#### Description of the task:
If a line of the data below contains the string "none", copy it into your answer.

#### Data:
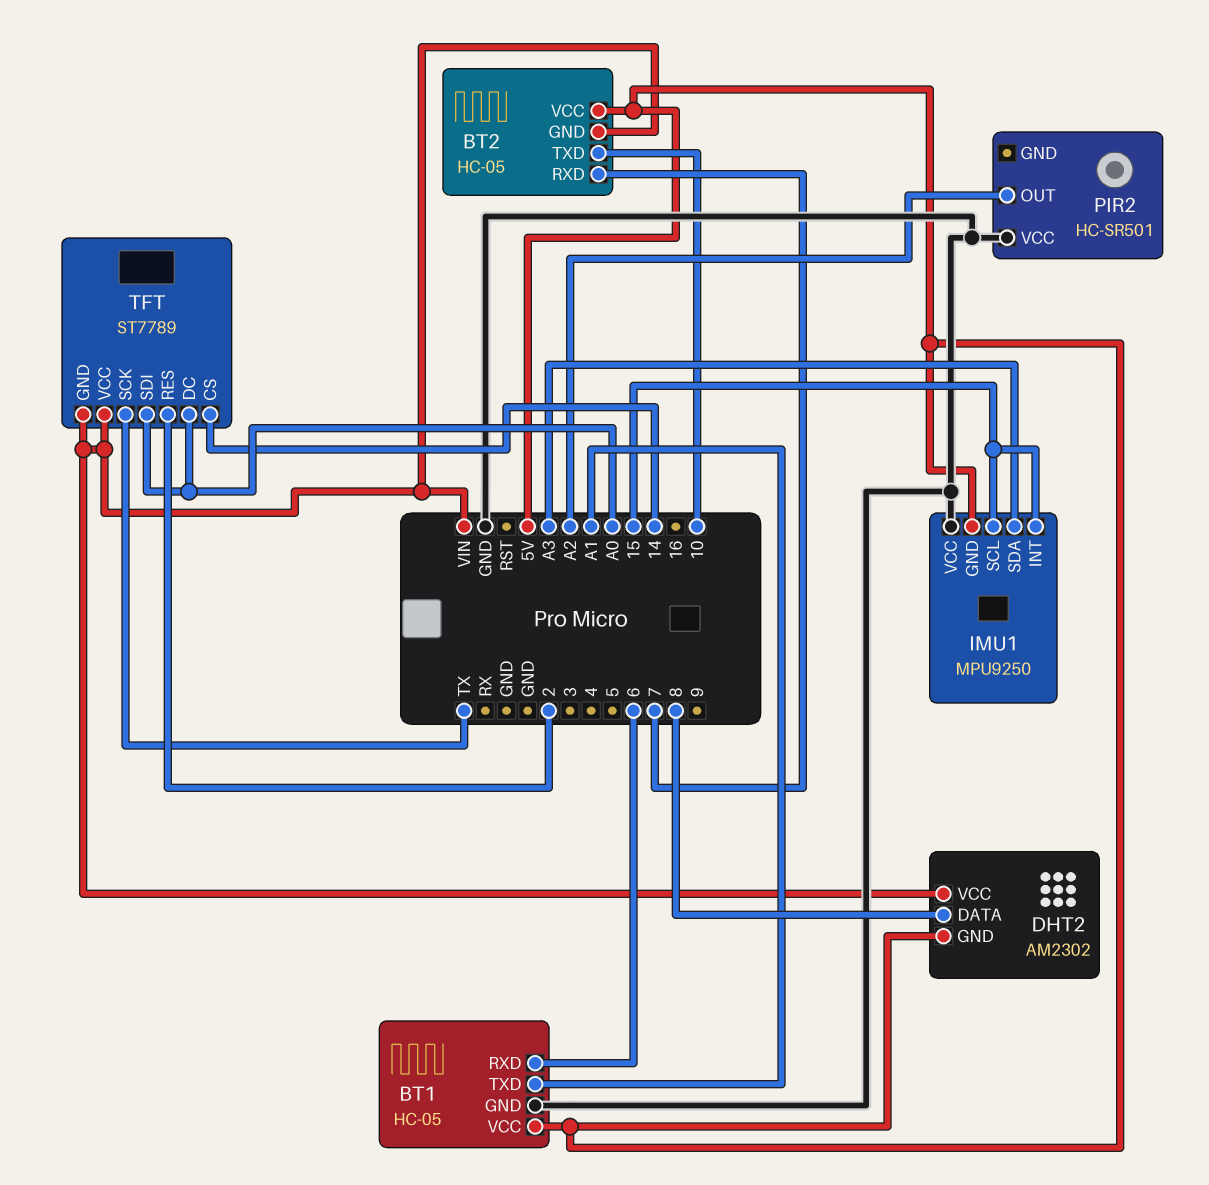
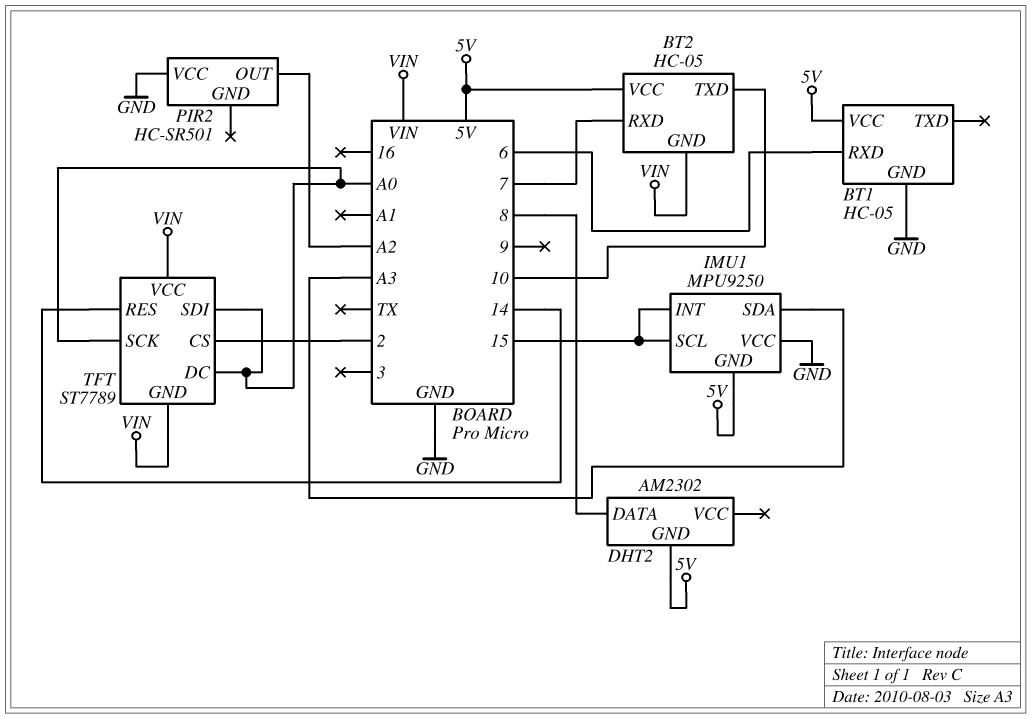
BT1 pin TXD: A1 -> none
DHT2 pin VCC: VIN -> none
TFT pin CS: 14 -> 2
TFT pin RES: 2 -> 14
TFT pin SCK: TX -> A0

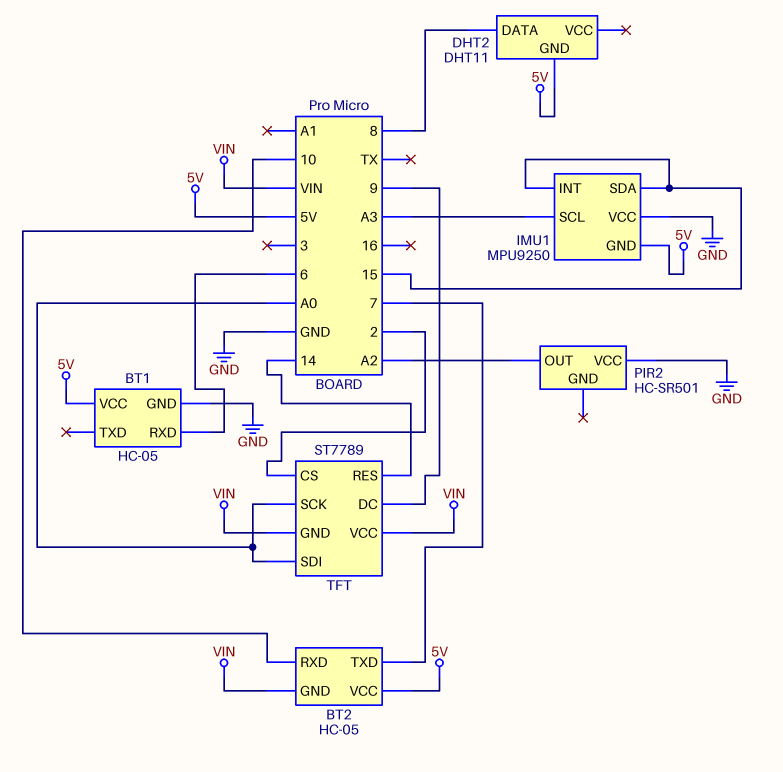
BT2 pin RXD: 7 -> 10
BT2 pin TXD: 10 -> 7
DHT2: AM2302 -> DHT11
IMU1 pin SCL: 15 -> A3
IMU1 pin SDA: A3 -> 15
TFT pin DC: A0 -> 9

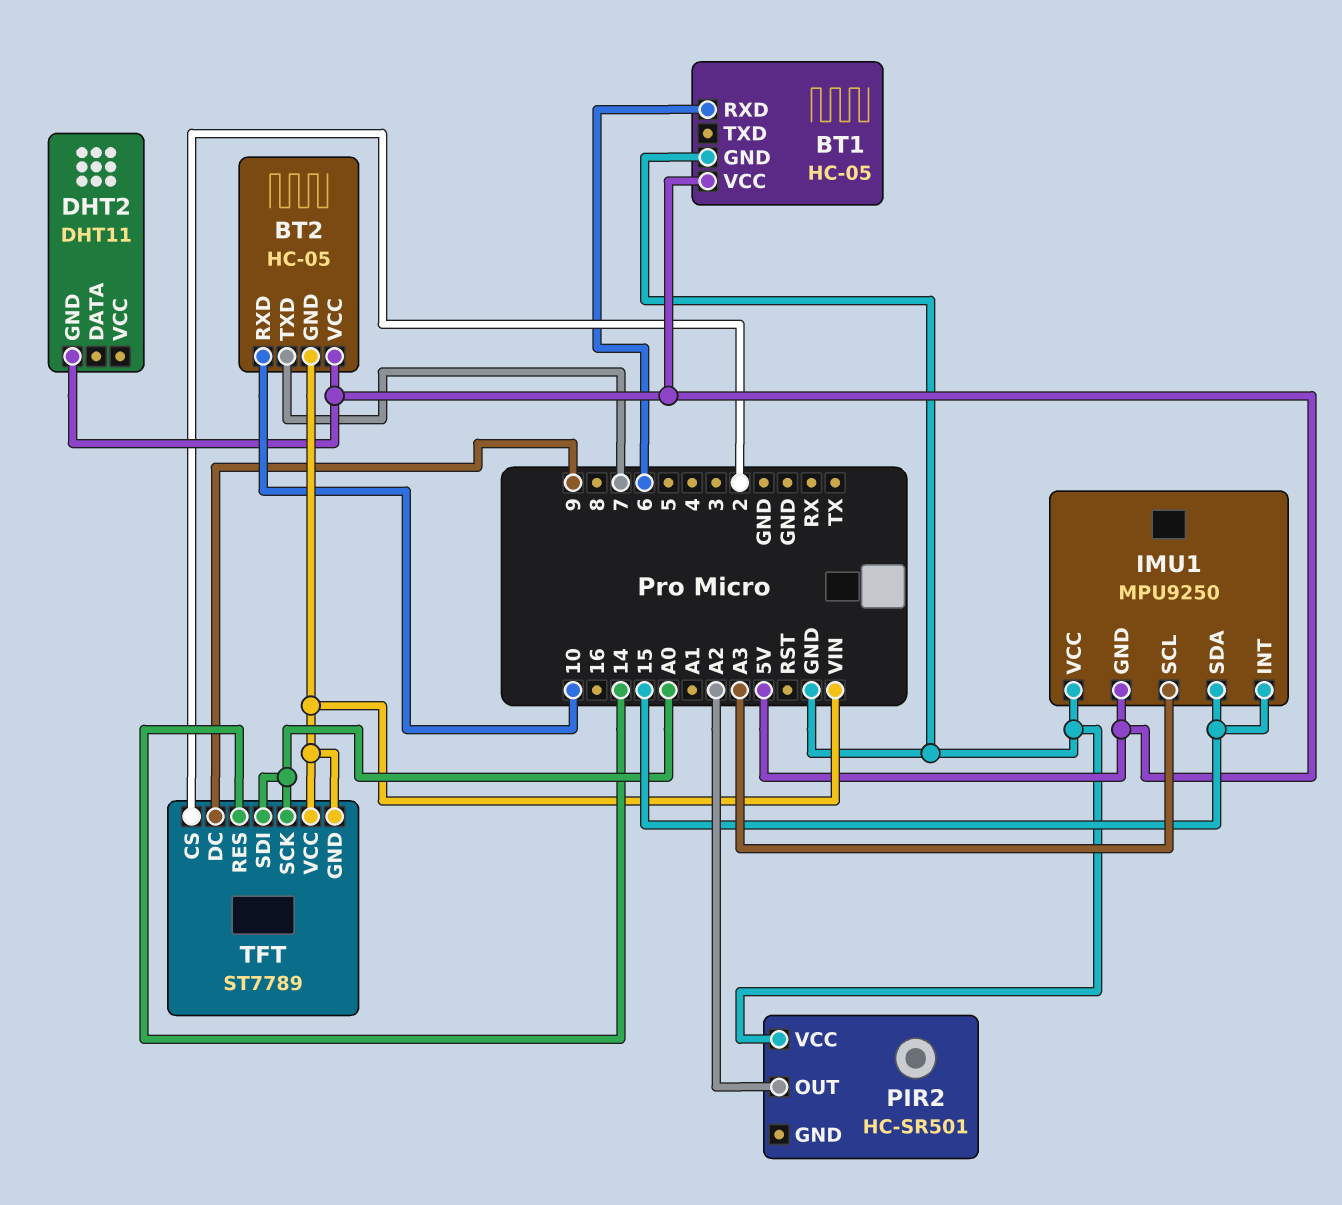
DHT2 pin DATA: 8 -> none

#### Answer to the exercise:
BT1 pin TXD: A1 -> none
DHT2 pin VCC: VIN -> none
DHT2 pin DATA: 8 -> none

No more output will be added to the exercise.